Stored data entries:
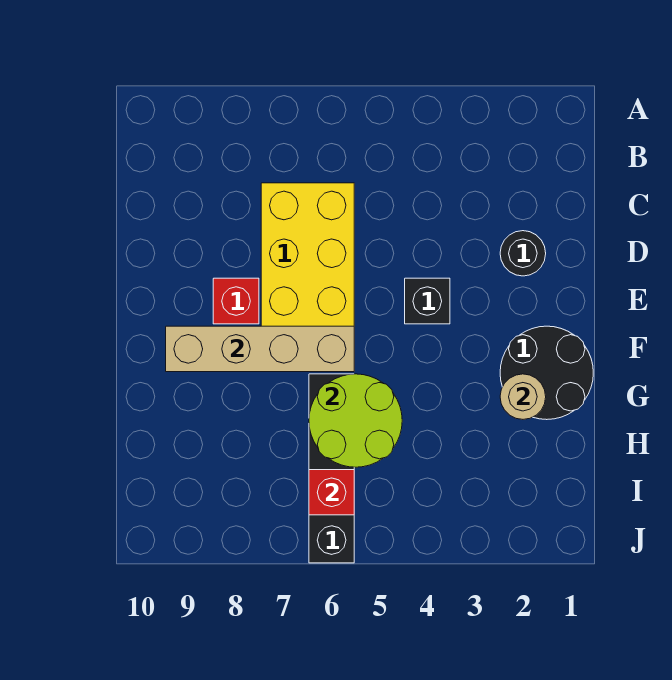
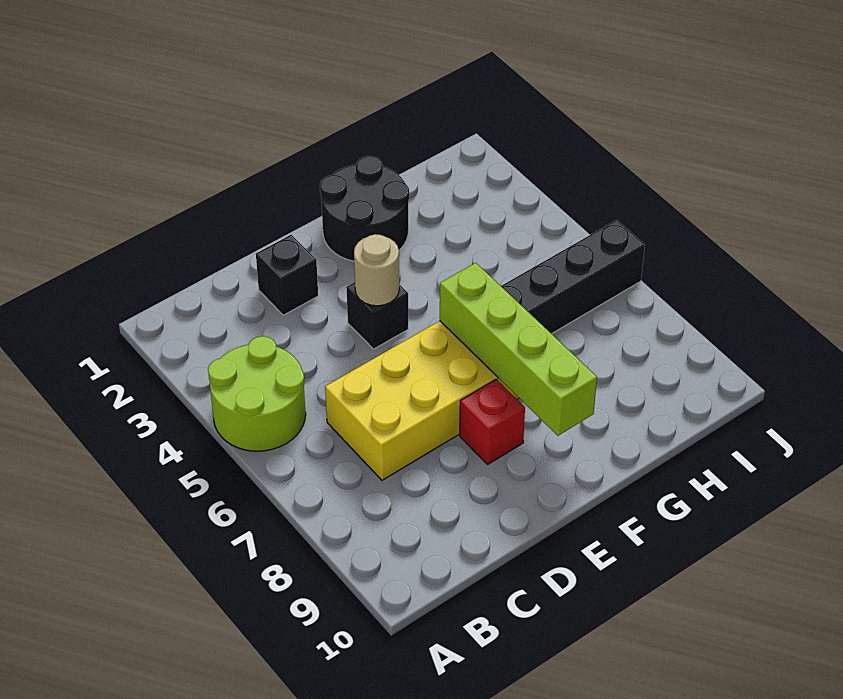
black round brick D2 level 1 -> black brick D2 level 1
tan brick F6:F9 level 2 -> lime brick F6:F9 level 2
tan round brick G2 level 2 -> tan round brick E4 level 2
lime round brick G5:H6 level 2 -> lime round brick A4:B5 level 1
red brick I6 level 2 -> none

▸ **What is required**:
Each line above that includes the word "lime" is to be copied.

▸ **Exercise result**:
tan brick F6:F9 level 2 -> lime brick F6:F9 level 2
lime round brick G5:H6 level 2 -> lime round brick A4:B5 level 1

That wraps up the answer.